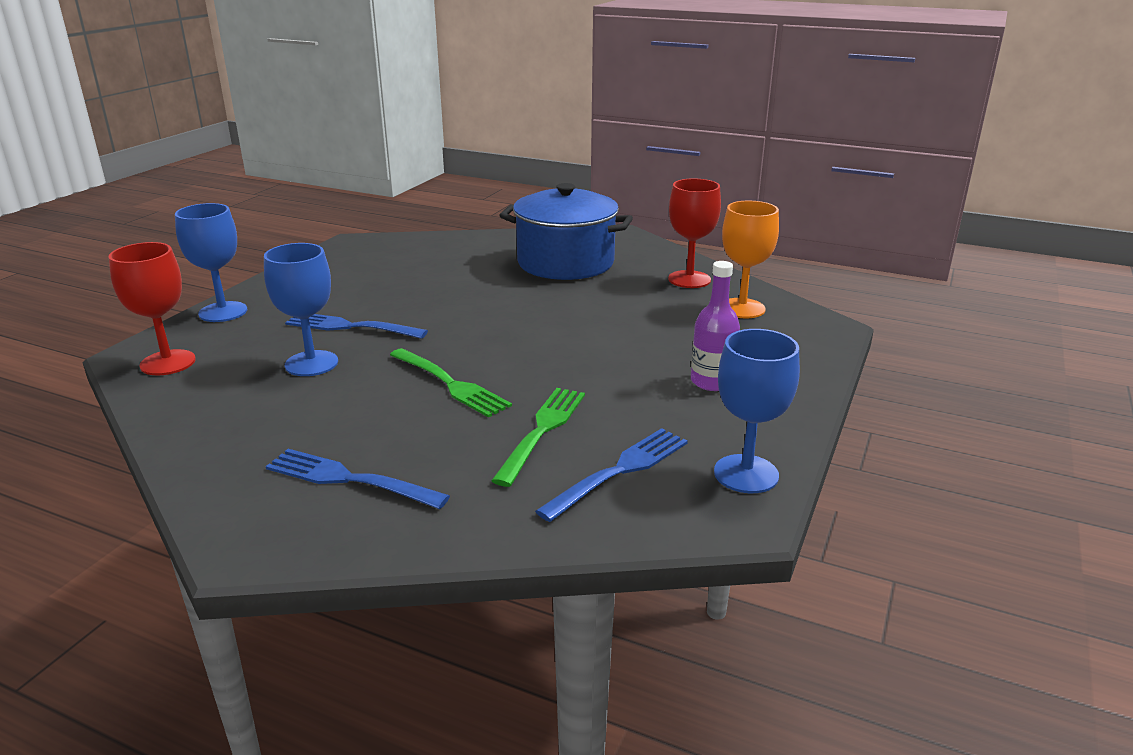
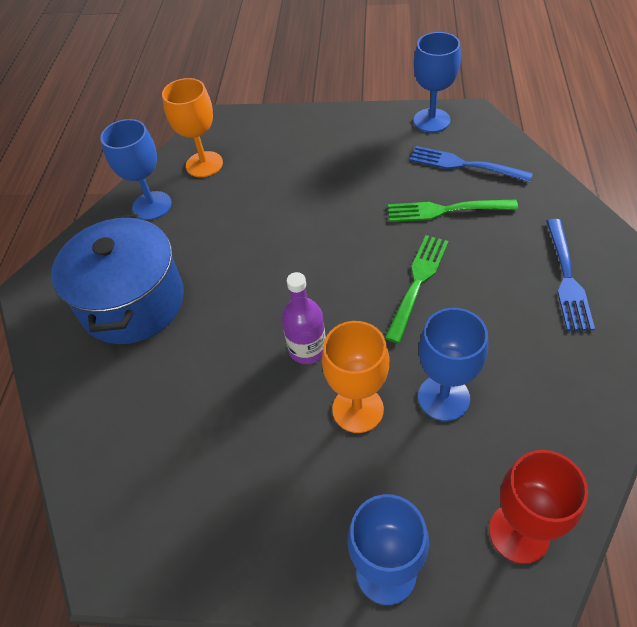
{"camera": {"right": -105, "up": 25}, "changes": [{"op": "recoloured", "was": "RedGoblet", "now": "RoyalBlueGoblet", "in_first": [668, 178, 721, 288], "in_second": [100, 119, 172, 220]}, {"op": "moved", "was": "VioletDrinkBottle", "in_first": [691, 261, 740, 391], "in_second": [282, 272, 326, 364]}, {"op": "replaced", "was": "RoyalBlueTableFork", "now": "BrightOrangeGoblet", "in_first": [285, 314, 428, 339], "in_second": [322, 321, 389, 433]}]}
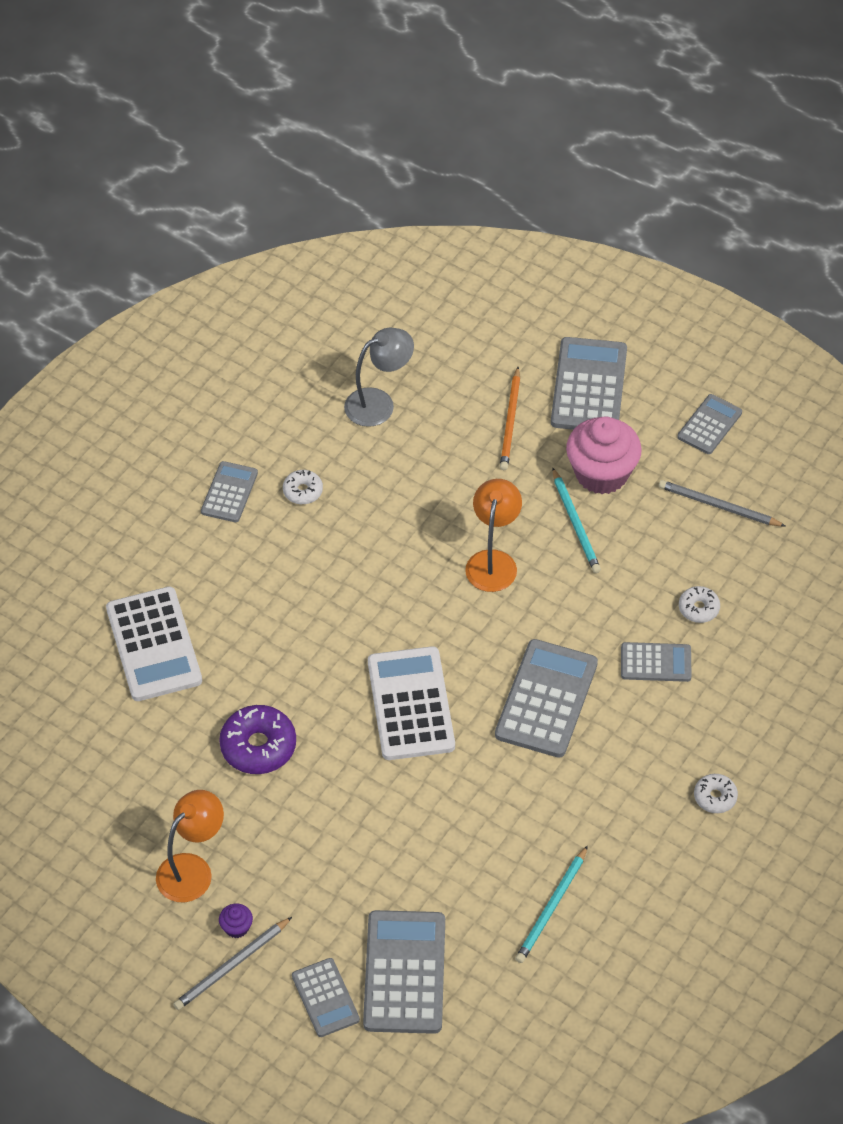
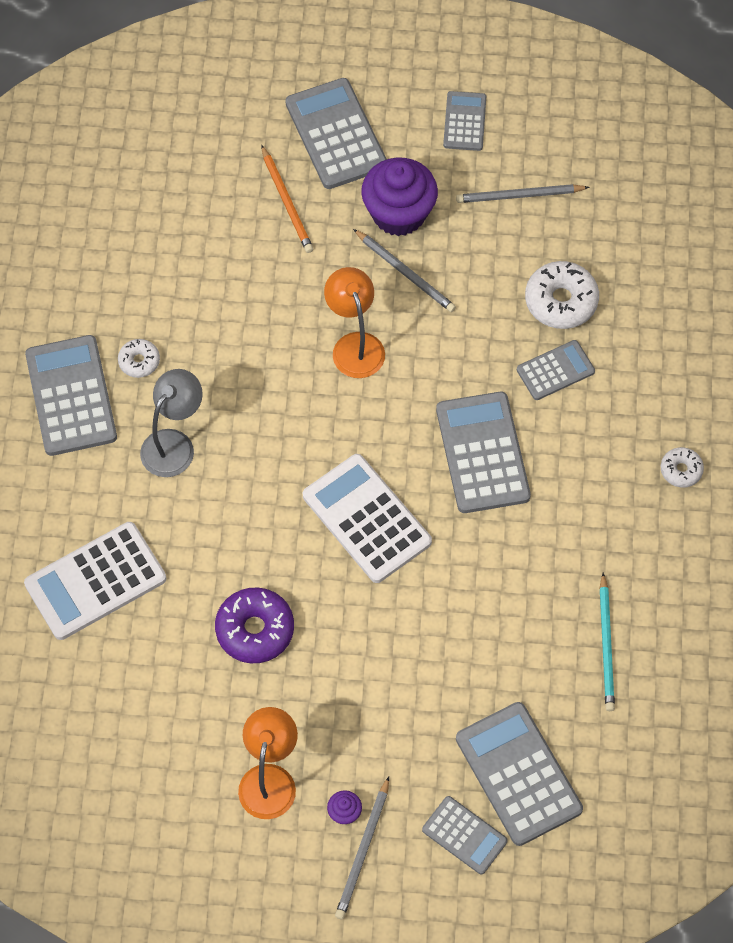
{"camera": {"right": -30, "up": 10}, "changes": [{"op": "moved", "was": "GreyLamp", "in_first": [344, 328, 414, 427], "in_second": [140, 369, 203, 477]}, {"op": "recoloured", "was": "PinkFairyCake", "now": "VioletFairyCake", "in_first": [566, 416, 642, 494], "in_second": [361, 158, 438, 236]}, {"op": "resized", "was": "GreyPocketCalculator", "in_first": [201, 461, 258, 522], "in_second": [25, 335, 117, 456], "ratio": 1.73}, {"op": "recoloured", "was": "TealWoodenPencil", "now": "GreyWoodenPencil", "in_first": [552, 468, 601, 573], "in_second": [353, 229, 456, 312]}, {"op": "turned", "was": "PureWhitePocketCalculator", "in_first": [106, 586, 202, 701], "in_second": [24, 522, 166, 640], "clockwise": 105}, {"op": "resized", "was": "PureWhiteDoughnut", "in_first": [679, 586, 720, 623], "in_second": [525, 261, 599, 329], "ratio": 1.78}]}
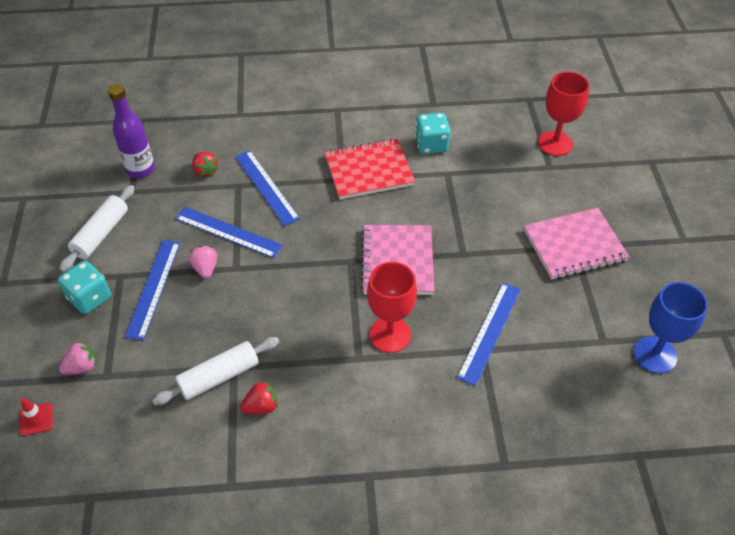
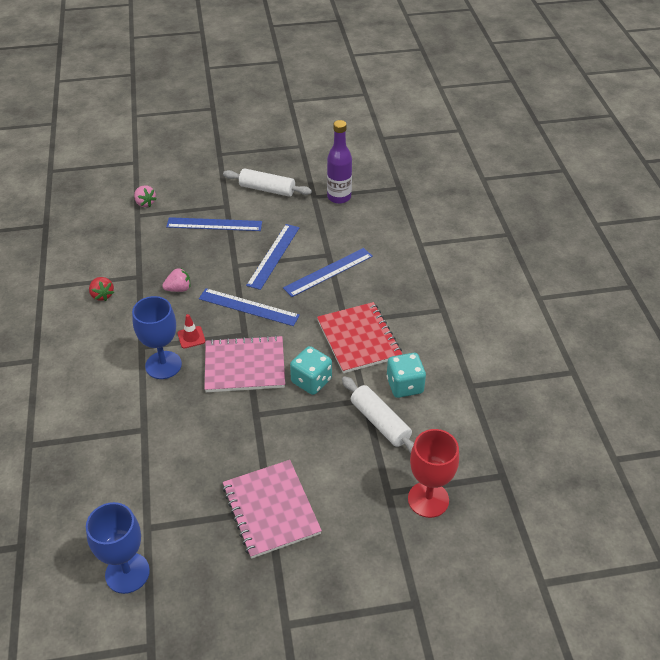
{"camera": {"right": 85, "up": -5}, "changes": [{"op": "removed", "was": "RedBerry", "in_first": [192, 152, 219, 177]}, {"op": "moved", "was": "PinkBerry", "in_first": [189, 246, 217, 278], "in_second": [162, 268, 190, 292]}, {"op": "moved", "was": "TealDie", "in_first": [58, 261, 111, 314], "in_second": [290, 346, 332, 395]}, {"op": "recoloured", "was": "RedGoblet", "now": "RoyalBlueGoblet", "in_first": [367, 262, 417, 353], "in_second": [132, 296, 182, 379]}, {"op": "moved", "was": "RoyalBlueRuler", "in_first": [457, 282, 521, 386], "in_second": [199, 288, 300, 326]}, {"op": "moved", "was": "PureWhiteRollingPin", "in_first": [152, 337, 280, 405], "in_second": [342, 376, 414, 453]}, {"op": "moved", "was": "RedSafetyCone", "in_first": [20, 397, 53, 436], "in_second": [177, 314, 205, 348]}]}
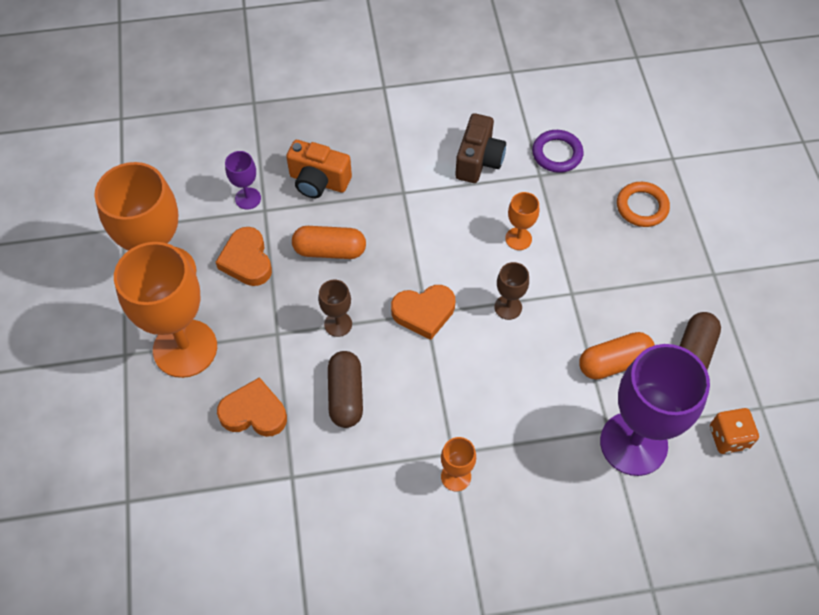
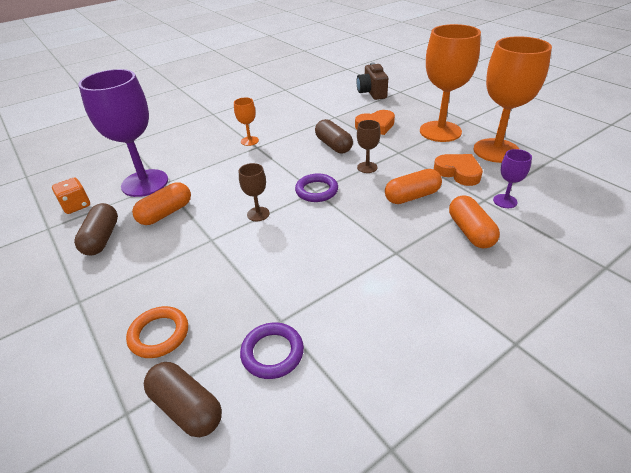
{"camera": {"right": 155, "up": -20}, "changes": [{"op": "moved", "was": "BrownPhotoCamera", "in_first": [455, 113, 506, 183], "in_second": [356, 63, 388, 100]}, {"op": "replaced", "was": "BrightOrangePhotoCamera", "now": "BrightOrangeCapsule", "in_first": [286, 140, 352, 198], "in_second": [449, 195, 500, 248]}, {"op": "removed", "was": "BrightOrangeGoblet", "in_first": [505, 192, 539, 250]}, {"op": "replaced", "was": "BrightOrangeHeart", "now": "VioletTorus", "in_first": [391, 285, 455, 340], "in_second": [295, 173, 338, 202]}, {"op": "added", "now": "BrownCapsule", "in_second": [144, 362, 222, 437]}]}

----

▶ _Problem_
In the reply, every line of the material above is to be reproduced verbatim, and the images are to be left out.

▶ _Answer to the problem_
{"camera": {"right": -105, "up": 25}, "changes": [{"op": "recoloured", "was": "RedGoblet", "now": "RoyalBlueGoblet", "in_first": [668, 178, 721, 288], "in_second": [100, 119, 172, 220]}, {"op": "moved", "was": "VioletDrinkBottle", "in_first": [691, 261, 740, 391], "in_second": [282, 272, 326, 364]}, {"op": "replaced", "was": "RoyalBlueTableFork", "now": "BrightOrangeGoblet", "in_first": [285, 314, 428, 339], "in_second": [322, 321, 389, 433]}]}
{"camera": {"right": -30, "up": 10}, "changes": [{"op": "moved", "was": "GreyLamp", "in_first": [344, 328, 414, 427], "in_second": [140, 369, 203, 477]}, {"op": "recoloured", "was": "PinkFairyCake", "now": "VioletFairyCake", "in_first": [566, 416, 642, 494], "in_second": [361, 158, 438, 236]}, {"op": "resized", "was": "GreyPocketCalculator", "in_first": [201, 461, 258, 522], "in_second": [25, 335, 117, 456], "ratio": 1.73}, {"op": "recoloured", "was": "TealWoodenPencil", "now": "GreyWoodenPencil", "in_first": [552, 468, 601, 573], "in_second": [353, 229, 456, 312]}, {"op": "turned", "was": "PureWhitePocketCalculator", "in_first": [106, 586, 202, 701], "in_second": [24, 522, 166, 640], "clockwise": 105}, {"op": "resized", "was": "PureWhiteDoughnut", "in_first": [679, 586, 720, 623], "in_second": [525, 261, 599, 329], "ratio": 1.78}]}
{"camera": {"right": 85, "up": -5}, "changes": [{"op": "removed", "was": "RedBerry", "in_first": [192, 152, 219, 177]}, {"op": "moved", "was": "PinkBerry", "in_first": [189, 246, 217, 278], "in_second": [162, 268, 190, 292]}, {"op": "moved", "was": "TealDie", "in_first": [58, 261, 111, 314], "in_second": [290, 346, 332, 395]}, {"op": "recoloured", "was": "RedGoblet", "now": "RoyalBlueGoblet", "in_first": [367, 262, 417, 353], "in_second": [132, 296, 182, 379]}, {"op": "moved", "was": "RoyalBlueRuler", "in_first": [457, 282, 521, 386], "in_second": [199, 288, 300, 326]}, {"op": "moved", "was": "PureWhiteRollingPin", "in_first": [152, 337, 280, 405], "in_second": [342, 376, 414, 453]}, {"op": "moved", "was": "RedSafetyCone", "in_first": [20, 397, 53, 436], "in_second": [177, 314, 205, 348]}]}
{"camera": {"right": 155, "up": -20}, "changes": [{"op": "moved", "was": "BrownPhotoCamera", "in_first": [455, 113, 506, 183], "in_second": [356, 63, 388, 100]}, {"op": "replaced", "was": "BrightOrangePhotoCamera", "now": "BrightOrangeCapsule", "in_first": [286, 140, 352, 198], "in_second": [449, 195, 500, 248]}, {"op": "removed", "was": "BrightOrangeGoblet", "in_first": [505, 192, 539, 250]}, {"op": "replaced", "was": "BrightOrangeHeart", "now": "VioletTorus", "in_first": [391, 285, 455, 340], "in_second": [295, 173, 338, 202]}, {"op": "added", "now": "BrownCapsule", "in_second": [144, 362, 222, 437]}]}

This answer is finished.